Pictures are not part of the copy; reproduce the remaining data exactly.

Object change descriptions
========================
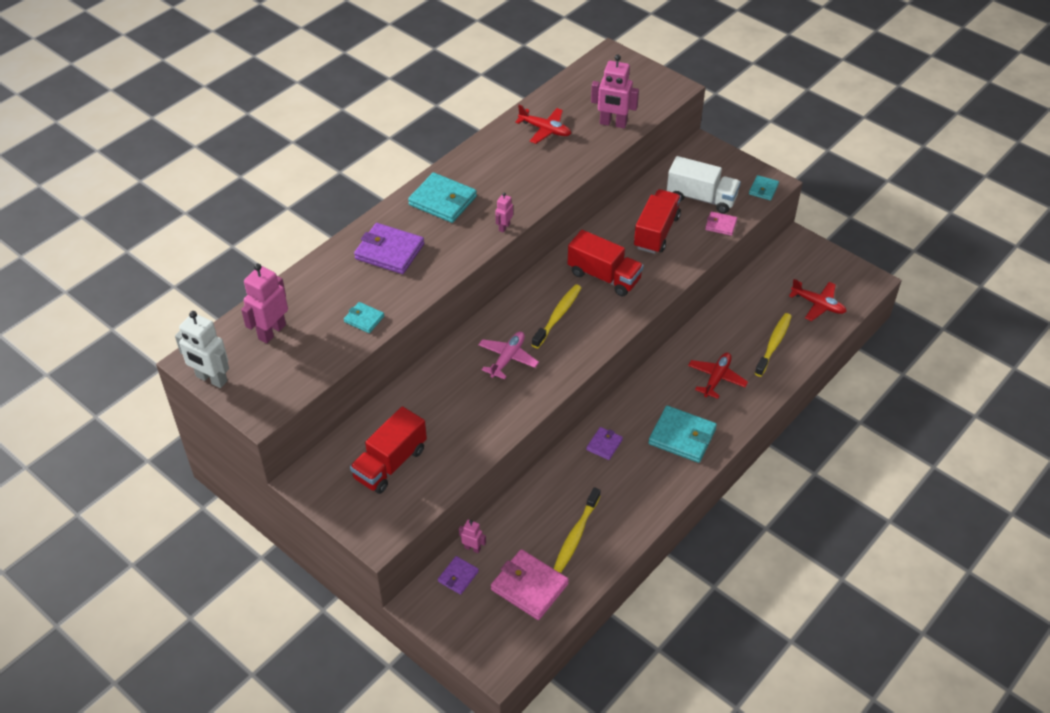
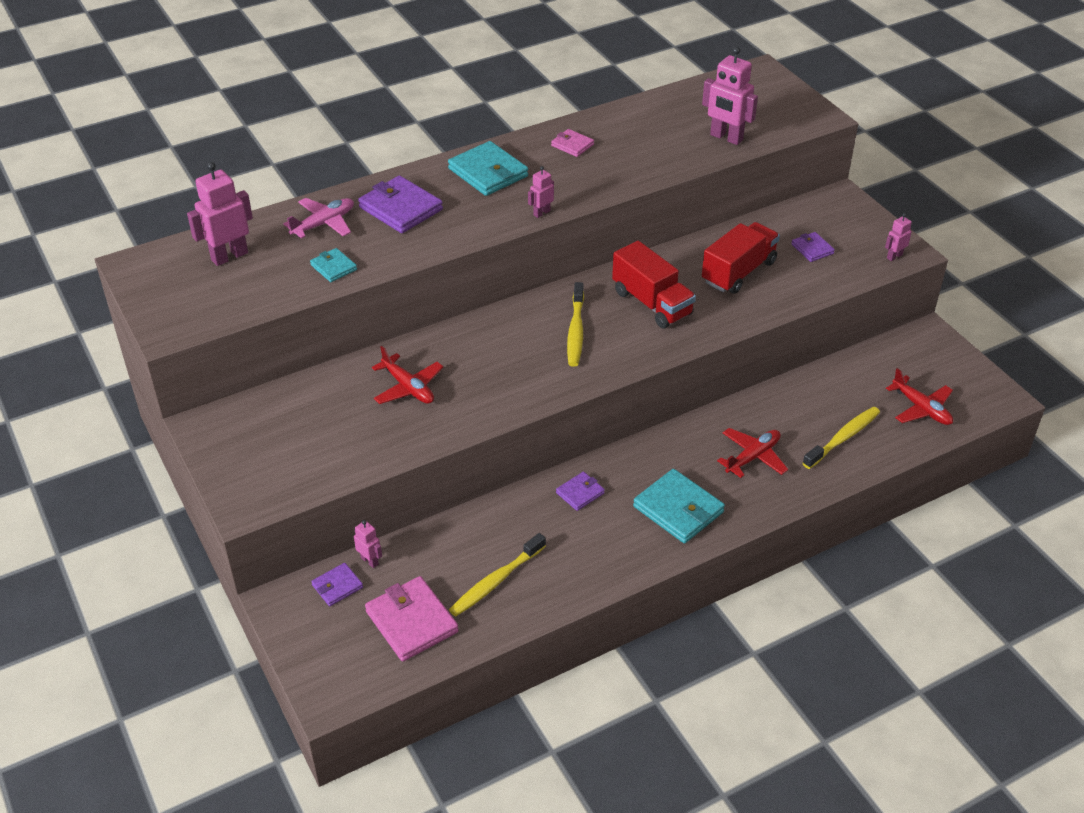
camera: 20 degrees right, 5 degrees down
(211, 379) = (139, 286): white robot -> none
(390, 463) = (303, 433): red truck -> none
(508, 358) = (494, 360): pink plane -> pink plane (324, 224)
(545, 130) = (643, 128): red plane -> red plane (408, 387)
(558, 316) = (575, 331): yellow toothbrush -> yellow toothbrush turned 135 degrees clockwise
(701, 198) = (812, 249): white truck -> purple wallet
(720, 225) = (821, 282): pink wallet -> pink wallet (572, 145)
(763, 189) = (894, 256): turquoise wallet -> pink robot

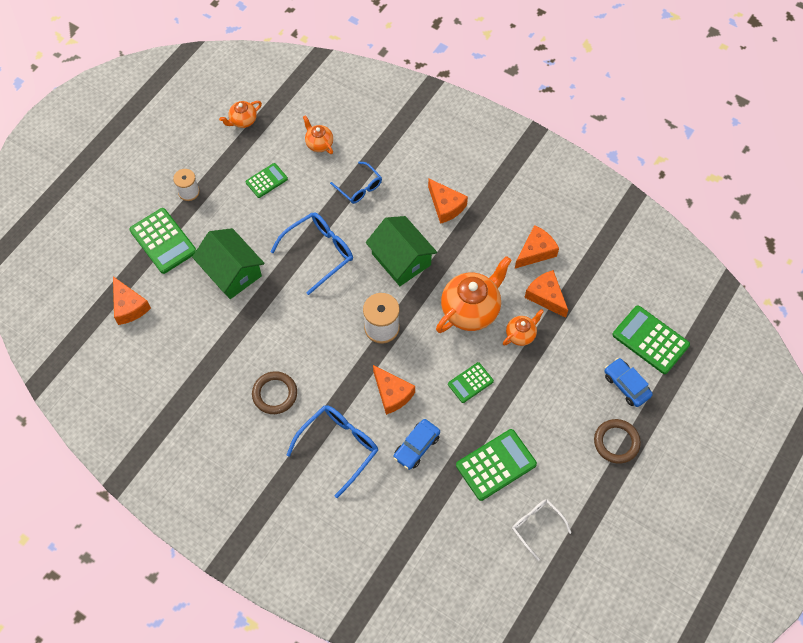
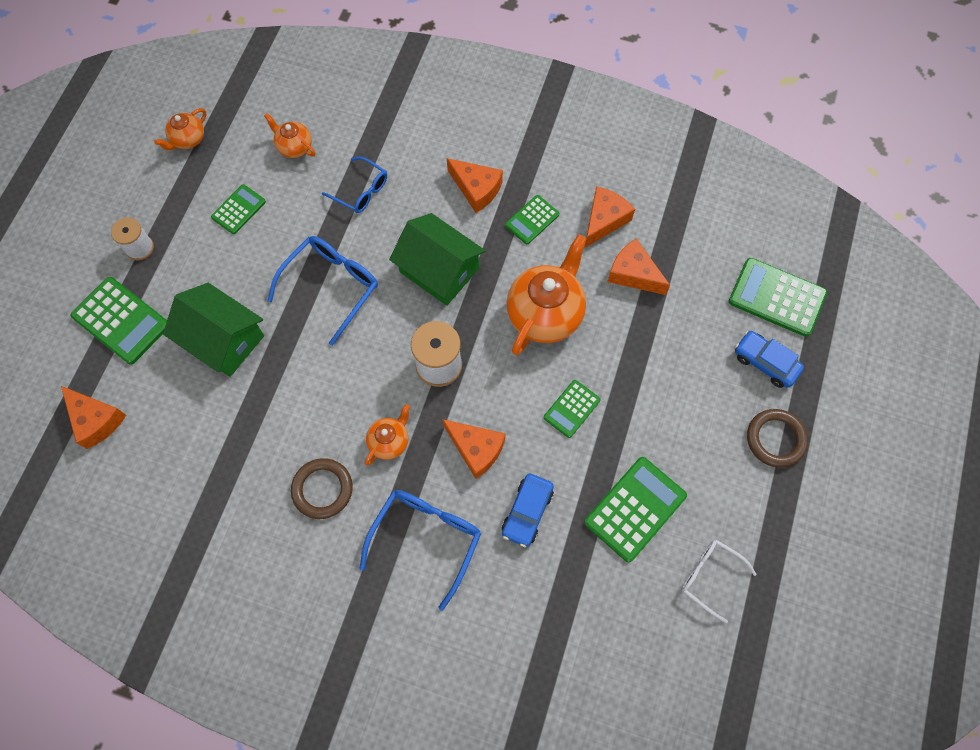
camera: 15 degrees left, 5 degrees up
(481, 238) = (532, 220): none -> green calculator
(521, 334) = (616, 330): orange teapot -> orange teapot (389, 441)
========================
Output below:
camera: 20 degrees right, 5 degrees down
(211, 379) = (139, 286): white robot -> none
(390, 463) = (303, 433): red truck -> none
(508, 358) = (494, 360): pink plane -> pink plane (324, 224)
(545, 130) = (643, 128): red plane -> red plane (408, 387)
(558, 316) = (575, 331): yellow toothbrush -> yellow toothbrush turned 135 degrees clockwise
(701, 198) = (812, 249): white truck -> purple wallet
(720, 225) = (821, 282): pink wallet -> pink wallet (572, 145)
(763, 189) = (894, 256): turquoise wallet -> pink robot

camera: 15 degrees left, 5 degrees up
(481, 238) = (532, 220): none -> green calculator
(521, 334) = (616, 330): orange teapot -> orange teapot (389, 441)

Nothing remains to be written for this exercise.